Records excerpted from a collection:
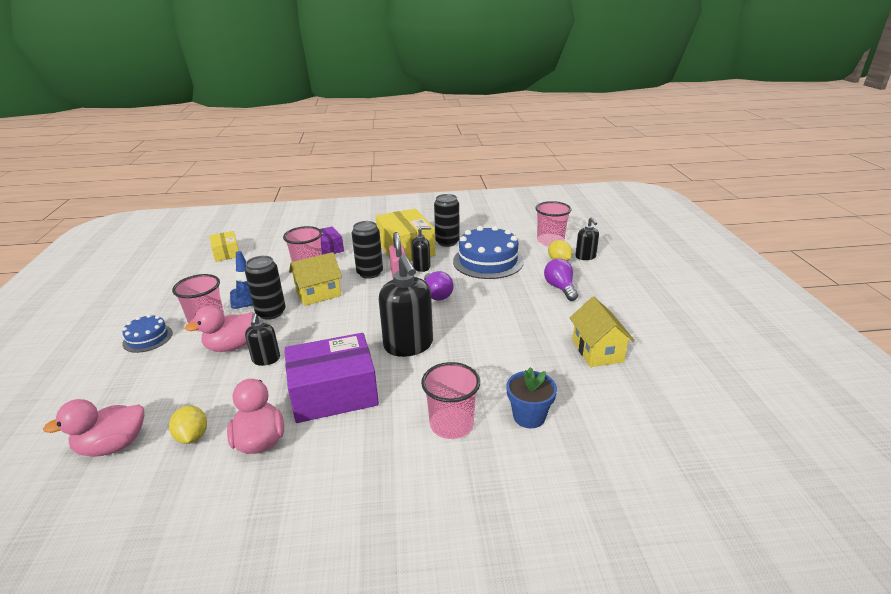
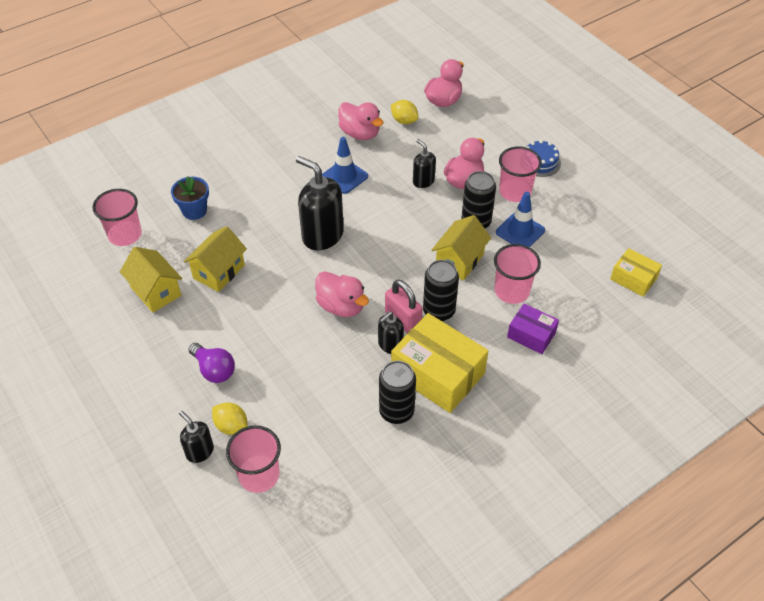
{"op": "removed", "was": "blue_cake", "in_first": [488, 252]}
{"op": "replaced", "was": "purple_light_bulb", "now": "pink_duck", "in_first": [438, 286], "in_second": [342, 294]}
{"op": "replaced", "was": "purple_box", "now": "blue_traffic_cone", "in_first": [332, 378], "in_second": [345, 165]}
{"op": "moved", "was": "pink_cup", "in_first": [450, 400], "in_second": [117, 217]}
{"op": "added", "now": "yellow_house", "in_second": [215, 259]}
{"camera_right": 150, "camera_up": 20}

...

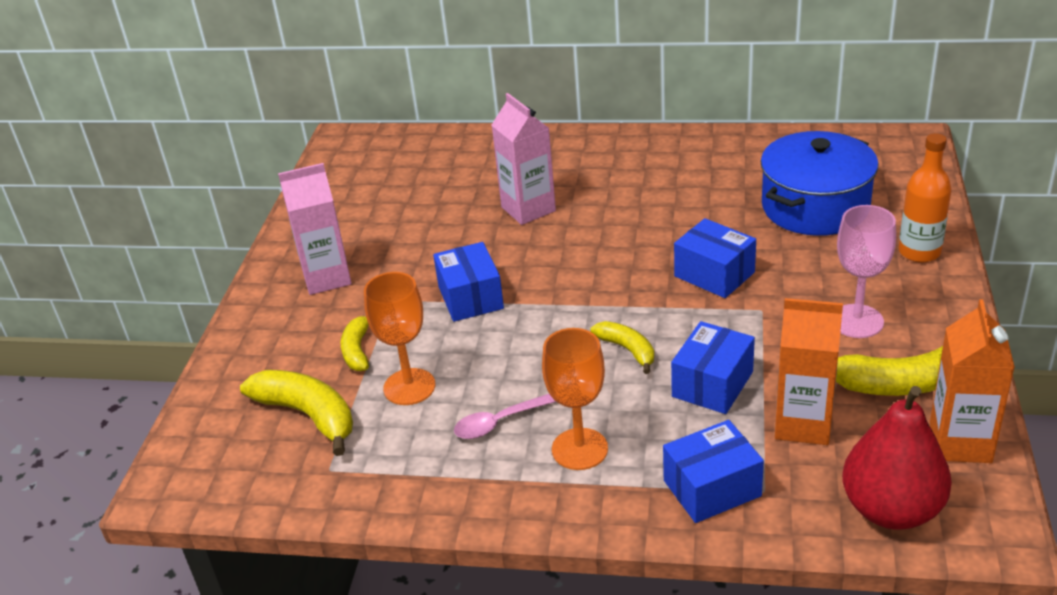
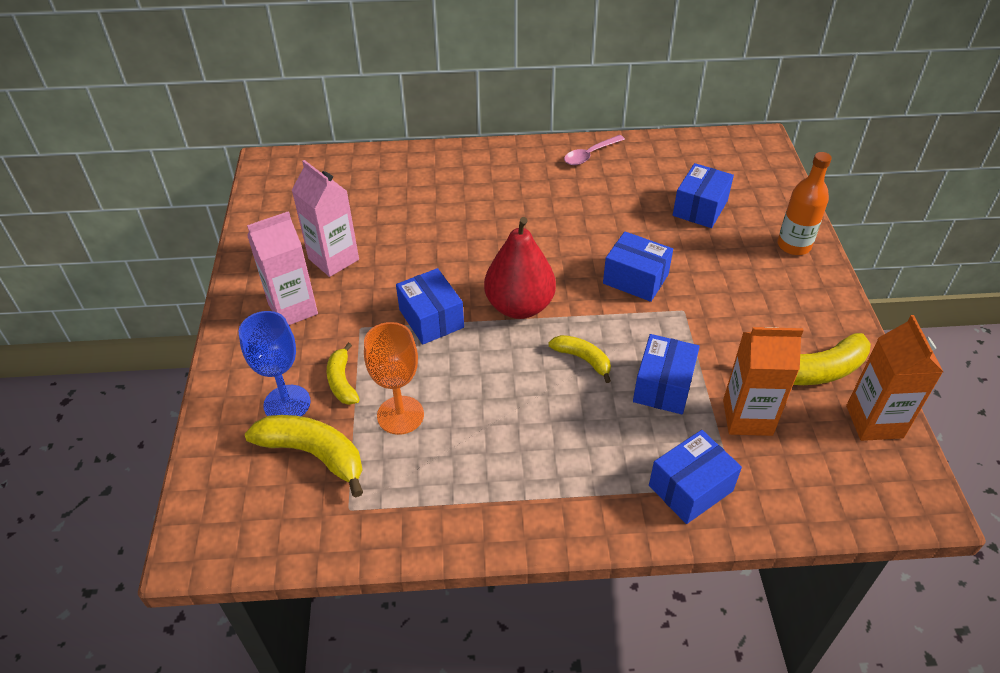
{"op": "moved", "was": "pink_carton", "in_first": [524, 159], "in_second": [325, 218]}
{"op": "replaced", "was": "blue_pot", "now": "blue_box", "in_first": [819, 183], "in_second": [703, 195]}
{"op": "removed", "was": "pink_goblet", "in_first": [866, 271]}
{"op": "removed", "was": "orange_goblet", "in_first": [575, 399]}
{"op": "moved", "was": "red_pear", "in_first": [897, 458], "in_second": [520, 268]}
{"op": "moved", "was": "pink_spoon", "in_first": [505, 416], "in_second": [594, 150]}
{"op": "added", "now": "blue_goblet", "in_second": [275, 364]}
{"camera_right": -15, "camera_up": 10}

* _Assignment_
Show every line of the data that includes the string "removed".

* _Problem solution_
{"op": "removed", "was": "blue_cake", "in_first": [488, 252]}
{"op": "removed", "was": "pink_goblet", "in_first": [866, 271]}
{"op": "removed", "was": "orange_goblet", "in_first": [575, 399]}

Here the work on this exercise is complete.